• Exercise instructions
Look through the records below for the line with "Someone repainted the pocket" and the line with "Someone put down the bottle in rose-pink", then return those lines and all lines between, exactly.

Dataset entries

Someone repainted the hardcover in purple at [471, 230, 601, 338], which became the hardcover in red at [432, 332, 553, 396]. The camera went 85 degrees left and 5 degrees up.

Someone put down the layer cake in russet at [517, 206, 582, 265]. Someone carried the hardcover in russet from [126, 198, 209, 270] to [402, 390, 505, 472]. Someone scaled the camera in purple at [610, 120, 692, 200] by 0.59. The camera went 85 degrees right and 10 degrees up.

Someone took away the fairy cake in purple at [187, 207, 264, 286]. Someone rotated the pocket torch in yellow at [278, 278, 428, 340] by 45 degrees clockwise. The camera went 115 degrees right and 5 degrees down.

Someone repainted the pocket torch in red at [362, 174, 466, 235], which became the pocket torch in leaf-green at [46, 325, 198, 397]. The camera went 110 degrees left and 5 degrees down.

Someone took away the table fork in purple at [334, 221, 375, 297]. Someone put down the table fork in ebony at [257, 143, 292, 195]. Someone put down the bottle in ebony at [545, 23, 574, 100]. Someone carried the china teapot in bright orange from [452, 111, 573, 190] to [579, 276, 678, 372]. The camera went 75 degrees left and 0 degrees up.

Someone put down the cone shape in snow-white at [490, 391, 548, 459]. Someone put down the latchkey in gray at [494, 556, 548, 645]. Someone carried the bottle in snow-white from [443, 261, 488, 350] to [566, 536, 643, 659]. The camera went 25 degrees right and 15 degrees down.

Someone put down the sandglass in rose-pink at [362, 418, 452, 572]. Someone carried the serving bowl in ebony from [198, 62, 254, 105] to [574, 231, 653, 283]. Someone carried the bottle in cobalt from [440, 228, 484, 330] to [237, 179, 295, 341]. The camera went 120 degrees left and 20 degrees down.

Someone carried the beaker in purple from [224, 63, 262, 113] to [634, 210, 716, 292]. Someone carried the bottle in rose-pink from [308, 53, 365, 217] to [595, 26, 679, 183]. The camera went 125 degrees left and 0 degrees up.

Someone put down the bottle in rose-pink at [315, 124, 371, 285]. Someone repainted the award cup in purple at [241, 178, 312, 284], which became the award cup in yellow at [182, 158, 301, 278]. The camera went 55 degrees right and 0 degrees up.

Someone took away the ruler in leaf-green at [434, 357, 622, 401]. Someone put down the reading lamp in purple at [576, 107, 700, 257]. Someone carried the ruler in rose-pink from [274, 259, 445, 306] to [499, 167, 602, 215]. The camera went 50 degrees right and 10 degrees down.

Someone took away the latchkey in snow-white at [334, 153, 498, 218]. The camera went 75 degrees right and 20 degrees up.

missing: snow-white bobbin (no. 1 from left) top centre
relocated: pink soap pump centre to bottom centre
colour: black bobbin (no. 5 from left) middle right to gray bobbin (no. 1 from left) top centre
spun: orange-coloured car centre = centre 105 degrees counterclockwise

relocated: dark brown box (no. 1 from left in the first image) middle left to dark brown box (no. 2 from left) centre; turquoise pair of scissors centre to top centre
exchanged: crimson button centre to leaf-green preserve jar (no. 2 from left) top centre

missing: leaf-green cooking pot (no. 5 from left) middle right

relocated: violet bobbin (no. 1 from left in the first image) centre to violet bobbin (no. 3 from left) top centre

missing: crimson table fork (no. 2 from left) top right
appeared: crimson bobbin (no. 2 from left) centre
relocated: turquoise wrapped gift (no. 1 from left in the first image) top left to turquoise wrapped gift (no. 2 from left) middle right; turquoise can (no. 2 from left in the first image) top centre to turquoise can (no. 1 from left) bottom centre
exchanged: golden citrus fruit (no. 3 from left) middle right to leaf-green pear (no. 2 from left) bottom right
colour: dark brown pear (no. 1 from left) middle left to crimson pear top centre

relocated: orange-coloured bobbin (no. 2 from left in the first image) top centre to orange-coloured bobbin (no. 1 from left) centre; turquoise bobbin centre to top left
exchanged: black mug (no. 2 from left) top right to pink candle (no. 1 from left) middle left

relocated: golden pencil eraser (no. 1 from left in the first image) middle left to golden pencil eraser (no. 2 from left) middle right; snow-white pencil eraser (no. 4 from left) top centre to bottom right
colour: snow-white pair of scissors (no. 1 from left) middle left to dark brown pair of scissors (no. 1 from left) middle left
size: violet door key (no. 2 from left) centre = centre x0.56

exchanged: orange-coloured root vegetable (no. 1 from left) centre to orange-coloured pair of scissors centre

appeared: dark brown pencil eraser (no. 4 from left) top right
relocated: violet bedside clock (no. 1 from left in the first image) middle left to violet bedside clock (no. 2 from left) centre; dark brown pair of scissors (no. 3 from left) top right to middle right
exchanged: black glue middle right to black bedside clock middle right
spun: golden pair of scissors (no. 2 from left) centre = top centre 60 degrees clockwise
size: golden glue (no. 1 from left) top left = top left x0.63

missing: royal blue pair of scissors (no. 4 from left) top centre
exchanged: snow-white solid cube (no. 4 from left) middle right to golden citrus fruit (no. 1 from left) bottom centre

• Answer to this problem
Someone repainted the pocket torch in red at [362, 174, 466, 235], which became the pocket torch in leaf-green at [46, 325, 198, 397]. The camera went 110 degrees left and 5 degrees down.

Someone took away the table fork in purple at [334, 221, 375, 297]. Someone put down the table fork in ebony at [257, 143, 292, 195]. Someone put down the bottle in ebony at [545, 23, 574, 100]. Someone carried the china teapot in bright orange from [452, 111, 573, 190] to [579, 276, 678, 372]. The camera went 75 degrees left and 0 degrees up.

Someone put down the cone shape in snow-white at [490, 391, 548, 459]. Someone put down the latchkey in gray at [494, 556, 548, 645]. Someone carried the bottle in snow-white from [443, 261, 488, 350] to [566, 536, 643, 659]. The camera went 25 degrees right and 15 degrees down.

Someone put down the sandglass in rose-pink at [362, 418, 452, 572]. Someone carried the serving bowl in ebony from [198, 62, 254, 105] to [574, 231, 653, 283]. Someone carried the bottle in cobalt from [440, 228, 484, 330] to [237, 179, 295, 341]. The camera went 120 degrees left and 20 degrees down.

Someone carried the beaker in purple from [224, 63, 262, 113] to [634, 210, 716, 292]. Someone carried the bottle in rose-pink from [308, 53, 365, 217] to [595, 26, 679, 183]. The camera went 125 degrees left and 0 degrees up.

Someone put down the bottle in rose-pink at [315, 124, 371, 285]. Someone repainted the award cup in purple at [241, 178, 312, 284], which became the award cup in yellow at [182, 158, 301, 278]. The camera went 55 degrees right and 0 degrees up.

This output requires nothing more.